■ Description of the task ■
Output, word for word, the span of lines that starts at the one containing "shifted,ash-grey coffee mug,[441" and ends at the last line of the records.

■ Exercise materials ■
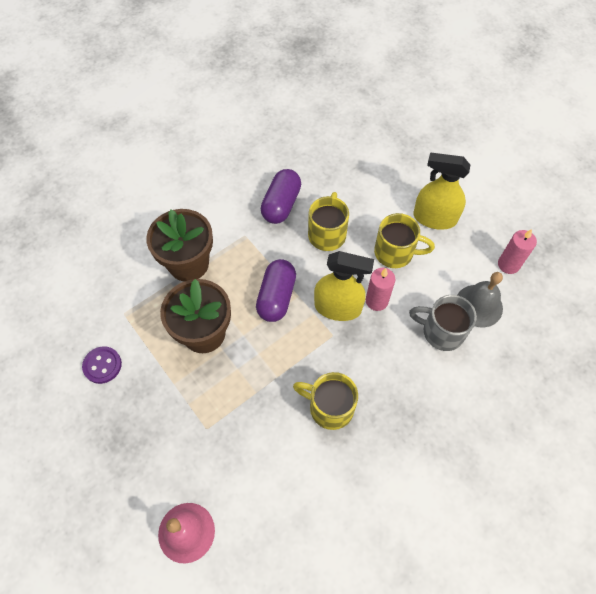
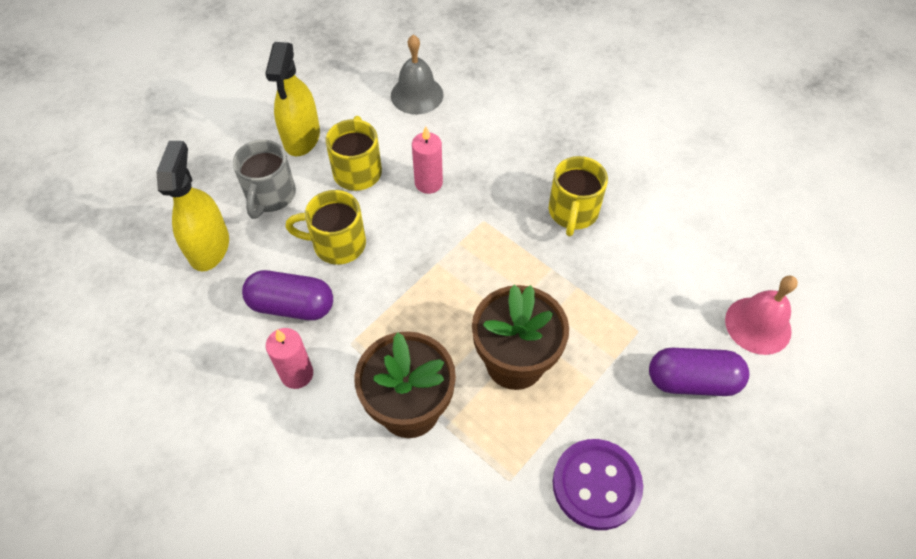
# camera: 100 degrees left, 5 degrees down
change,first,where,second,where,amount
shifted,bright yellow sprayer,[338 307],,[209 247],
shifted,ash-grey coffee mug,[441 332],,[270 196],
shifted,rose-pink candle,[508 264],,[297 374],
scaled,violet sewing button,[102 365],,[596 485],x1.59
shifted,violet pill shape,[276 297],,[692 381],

■ Answer for this exercise ■
shifted,ash-grey coffee mug,[441 332],,[270 196],
shifted,rose-pink candle,[508 264],,[297 374],
scaled,violet sewing button,[102 365],,[596 485],x1.59
shifted,violet pill shape,[276 297],,[692 381],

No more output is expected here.